** Opening Entries supplied block **

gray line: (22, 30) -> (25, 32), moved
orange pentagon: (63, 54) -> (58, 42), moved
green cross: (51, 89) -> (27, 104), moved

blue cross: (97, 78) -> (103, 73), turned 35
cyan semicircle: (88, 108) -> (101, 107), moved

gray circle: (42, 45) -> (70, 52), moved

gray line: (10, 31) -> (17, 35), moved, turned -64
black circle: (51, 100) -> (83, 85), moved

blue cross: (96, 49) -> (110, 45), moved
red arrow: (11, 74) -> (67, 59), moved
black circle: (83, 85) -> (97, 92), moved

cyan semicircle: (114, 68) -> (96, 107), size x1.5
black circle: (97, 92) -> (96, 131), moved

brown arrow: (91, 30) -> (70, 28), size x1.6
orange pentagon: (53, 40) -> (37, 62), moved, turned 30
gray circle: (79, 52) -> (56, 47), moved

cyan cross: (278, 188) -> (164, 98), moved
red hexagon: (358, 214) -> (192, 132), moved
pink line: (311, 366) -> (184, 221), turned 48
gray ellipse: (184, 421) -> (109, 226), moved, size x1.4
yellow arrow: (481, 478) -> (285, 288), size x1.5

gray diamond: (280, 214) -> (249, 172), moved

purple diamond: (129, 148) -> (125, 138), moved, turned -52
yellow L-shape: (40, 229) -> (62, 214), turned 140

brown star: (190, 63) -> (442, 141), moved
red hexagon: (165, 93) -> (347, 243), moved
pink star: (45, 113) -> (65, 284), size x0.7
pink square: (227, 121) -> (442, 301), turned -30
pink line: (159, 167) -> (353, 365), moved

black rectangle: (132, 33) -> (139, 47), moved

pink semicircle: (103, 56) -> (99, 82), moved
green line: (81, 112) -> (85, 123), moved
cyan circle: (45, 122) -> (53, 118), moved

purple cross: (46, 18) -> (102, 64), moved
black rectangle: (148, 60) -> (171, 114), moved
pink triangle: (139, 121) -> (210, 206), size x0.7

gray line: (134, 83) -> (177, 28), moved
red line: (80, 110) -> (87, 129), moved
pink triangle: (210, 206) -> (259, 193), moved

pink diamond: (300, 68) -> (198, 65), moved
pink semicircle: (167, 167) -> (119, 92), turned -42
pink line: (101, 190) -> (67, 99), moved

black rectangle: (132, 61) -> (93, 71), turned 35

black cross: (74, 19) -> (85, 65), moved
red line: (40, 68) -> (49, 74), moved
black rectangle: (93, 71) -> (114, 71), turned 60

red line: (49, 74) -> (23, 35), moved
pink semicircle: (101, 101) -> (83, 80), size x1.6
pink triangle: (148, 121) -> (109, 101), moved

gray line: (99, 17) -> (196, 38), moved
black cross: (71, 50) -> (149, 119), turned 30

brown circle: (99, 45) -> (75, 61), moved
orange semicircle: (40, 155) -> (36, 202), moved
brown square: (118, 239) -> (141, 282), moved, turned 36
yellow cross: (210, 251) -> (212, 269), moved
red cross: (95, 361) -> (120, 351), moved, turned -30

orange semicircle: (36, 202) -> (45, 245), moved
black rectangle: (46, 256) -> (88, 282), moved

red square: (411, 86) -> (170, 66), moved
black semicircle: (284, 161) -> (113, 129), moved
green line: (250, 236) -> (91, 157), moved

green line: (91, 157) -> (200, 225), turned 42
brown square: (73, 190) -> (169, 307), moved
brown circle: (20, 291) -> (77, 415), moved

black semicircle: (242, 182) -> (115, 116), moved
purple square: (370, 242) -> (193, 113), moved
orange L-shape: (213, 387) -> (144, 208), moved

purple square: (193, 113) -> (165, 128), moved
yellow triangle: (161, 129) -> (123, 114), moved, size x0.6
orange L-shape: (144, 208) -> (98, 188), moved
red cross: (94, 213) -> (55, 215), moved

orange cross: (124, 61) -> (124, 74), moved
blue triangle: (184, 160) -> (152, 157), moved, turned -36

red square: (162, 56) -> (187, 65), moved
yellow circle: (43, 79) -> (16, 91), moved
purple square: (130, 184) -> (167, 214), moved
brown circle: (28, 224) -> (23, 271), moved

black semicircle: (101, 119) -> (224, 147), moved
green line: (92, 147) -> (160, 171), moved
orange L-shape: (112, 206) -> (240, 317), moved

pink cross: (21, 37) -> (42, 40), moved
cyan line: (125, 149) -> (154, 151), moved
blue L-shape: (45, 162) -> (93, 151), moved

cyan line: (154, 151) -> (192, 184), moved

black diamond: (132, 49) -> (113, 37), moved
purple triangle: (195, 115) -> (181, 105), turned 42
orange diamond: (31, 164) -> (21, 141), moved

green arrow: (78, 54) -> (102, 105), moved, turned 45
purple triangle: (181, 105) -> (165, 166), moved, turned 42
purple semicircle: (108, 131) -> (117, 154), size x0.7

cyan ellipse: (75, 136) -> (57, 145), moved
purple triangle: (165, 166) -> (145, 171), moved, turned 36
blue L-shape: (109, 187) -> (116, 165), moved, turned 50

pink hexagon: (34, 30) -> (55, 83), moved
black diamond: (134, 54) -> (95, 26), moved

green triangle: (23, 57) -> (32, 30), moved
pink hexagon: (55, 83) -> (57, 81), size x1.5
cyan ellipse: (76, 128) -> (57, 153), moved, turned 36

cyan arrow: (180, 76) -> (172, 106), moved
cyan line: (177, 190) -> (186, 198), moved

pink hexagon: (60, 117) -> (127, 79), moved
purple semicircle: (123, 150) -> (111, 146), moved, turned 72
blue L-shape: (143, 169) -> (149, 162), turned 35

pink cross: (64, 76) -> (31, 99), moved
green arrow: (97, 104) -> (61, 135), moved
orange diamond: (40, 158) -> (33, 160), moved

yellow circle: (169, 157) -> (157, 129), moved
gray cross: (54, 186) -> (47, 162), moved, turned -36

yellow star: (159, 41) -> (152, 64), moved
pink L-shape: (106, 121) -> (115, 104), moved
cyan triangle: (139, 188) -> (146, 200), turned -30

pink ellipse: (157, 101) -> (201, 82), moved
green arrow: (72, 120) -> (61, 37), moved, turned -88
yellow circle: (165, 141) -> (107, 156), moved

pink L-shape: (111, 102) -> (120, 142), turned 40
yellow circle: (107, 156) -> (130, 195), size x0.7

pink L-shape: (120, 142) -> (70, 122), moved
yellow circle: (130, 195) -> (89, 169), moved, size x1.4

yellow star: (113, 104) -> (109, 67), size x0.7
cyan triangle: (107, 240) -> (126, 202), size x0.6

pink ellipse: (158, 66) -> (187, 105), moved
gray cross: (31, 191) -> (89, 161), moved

** Closing Entries supplied block **

### Instruction
Wherever the string "square" is found in the entries, copy the line it sits in.

### Problem solution
pink square: (227, 121) -> (442, 301), turned -30
brown square: (118, 239) -> (141, 282), moved, turned 36
red square: (411, 86) -> (170, 66), moved
brown square: (73, 190) -> (169, 307), moved
purple square: (370, 242) -> (193, 113), moved
purple square: (193, 113) -> (165, 128), moved
red square: (162, 56) -> (187, 65), moved
purple square: (130, 184) -> (167, 214), moved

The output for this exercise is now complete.